Task description =>
Reproduce each line of the listing, starting with the line that contains "For each provided" and going on through the line that contains "handlers (278, 159)", and offset every coordinate in the answers by adding 23 to each number.

Rows =>
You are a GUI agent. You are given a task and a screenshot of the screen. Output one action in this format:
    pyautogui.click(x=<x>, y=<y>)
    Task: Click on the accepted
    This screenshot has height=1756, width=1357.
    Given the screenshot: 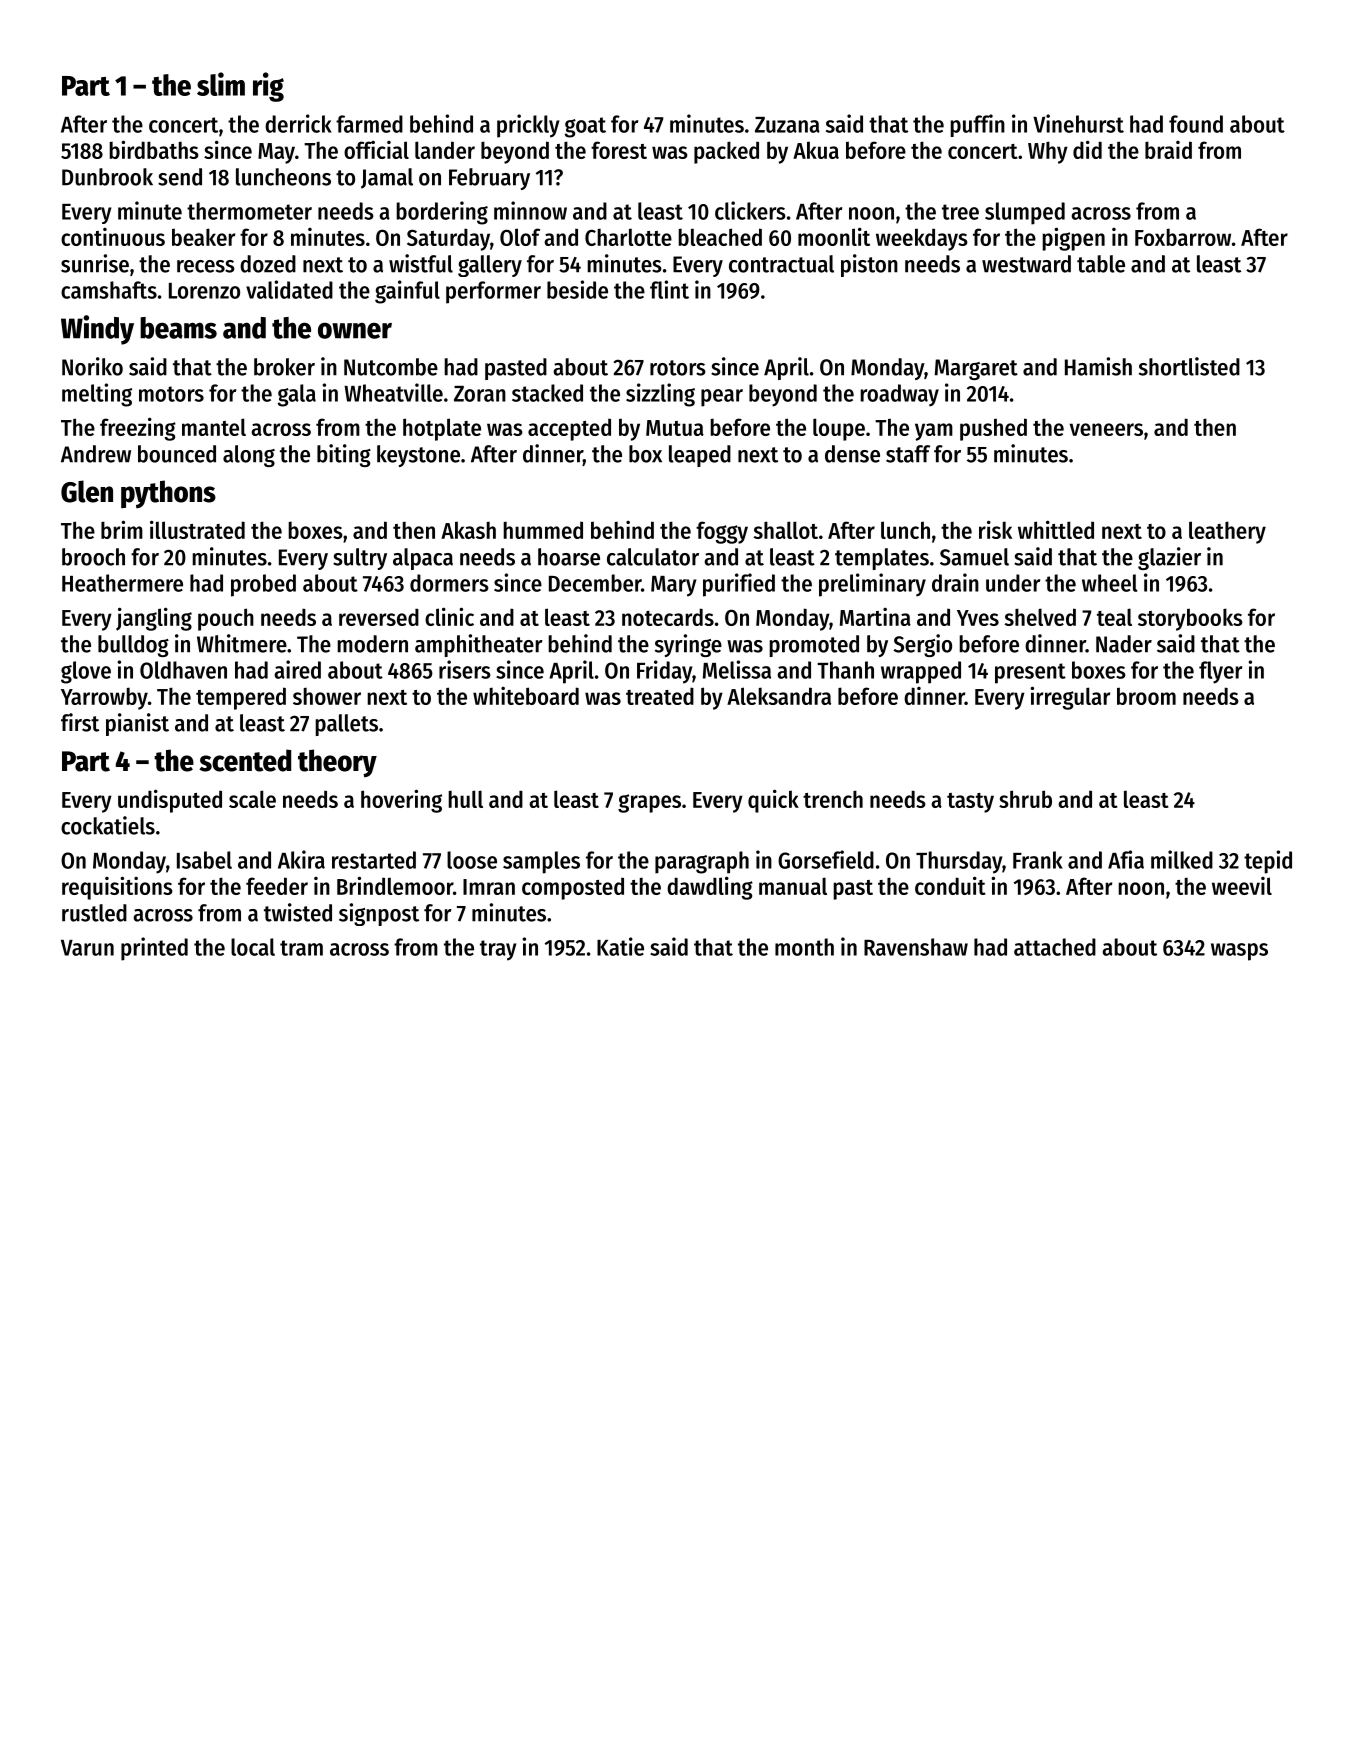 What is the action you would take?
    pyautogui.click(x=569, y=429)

==

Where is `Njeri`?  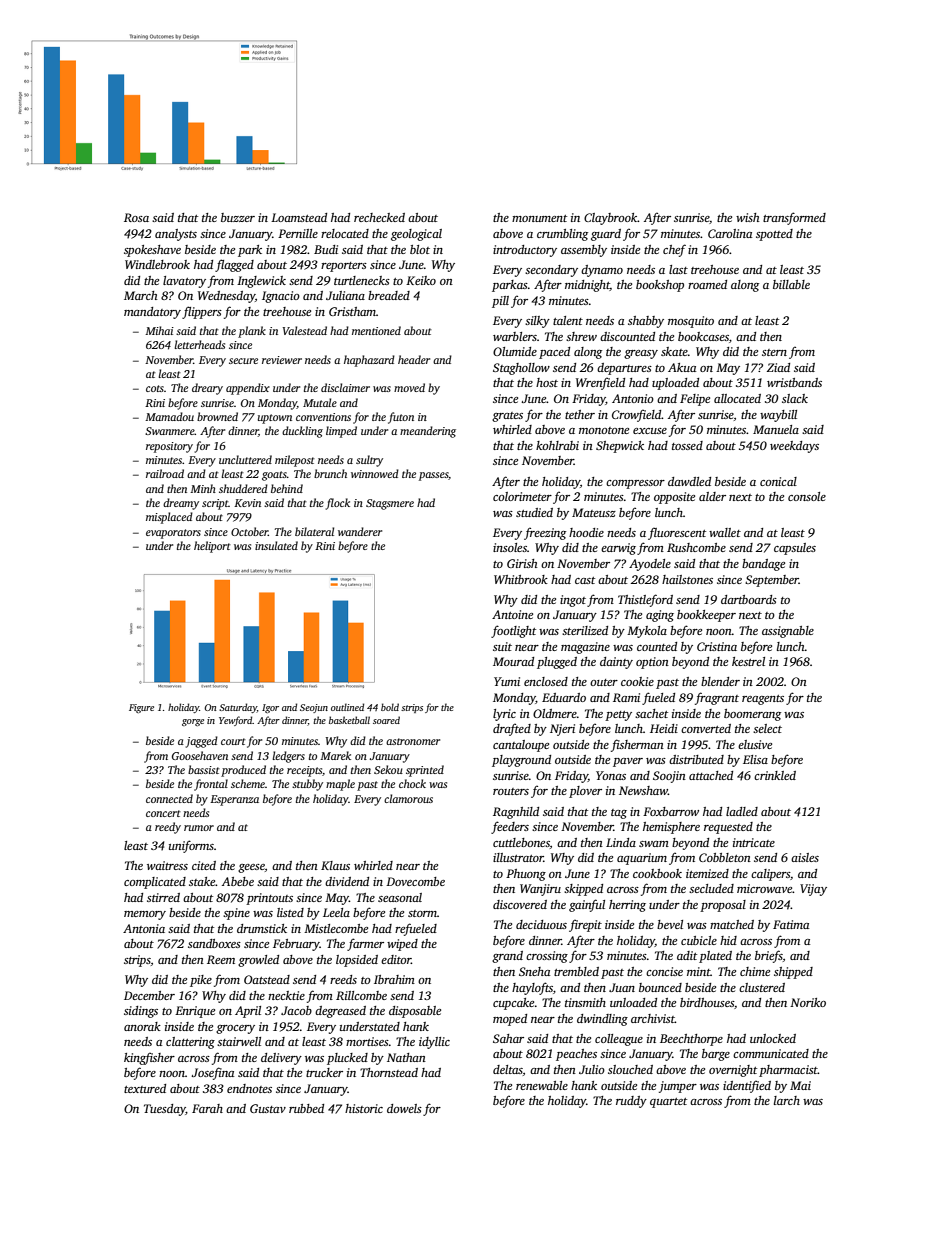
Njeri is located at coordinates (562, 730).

==

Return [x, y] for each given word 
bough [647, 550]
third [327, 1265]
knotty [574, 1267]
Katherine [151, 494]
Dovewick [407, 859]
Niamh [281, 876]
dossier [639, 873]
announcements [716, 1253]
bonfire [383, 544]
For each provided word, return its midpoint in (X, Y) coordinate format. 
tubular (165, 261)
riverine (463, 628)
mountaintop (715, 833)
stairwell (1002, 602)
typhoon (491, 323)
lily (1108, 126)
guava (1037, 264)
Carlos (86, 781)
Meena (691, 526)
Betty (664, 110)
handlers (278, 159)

Complete answer =>
For each provided word, return its midpoint in (X, Y) coordinate format. 
tubular (188, 284)
riverine (486, 651)
mountaintop (738, 856)
stairwell (1025, 625)
typhoon (514, 346)
lily (1131, 149)
guava (1060, 287)
Carlos (109, 804)
Meena (714, 549)
Betty (687, 133)
handlers (301, 182)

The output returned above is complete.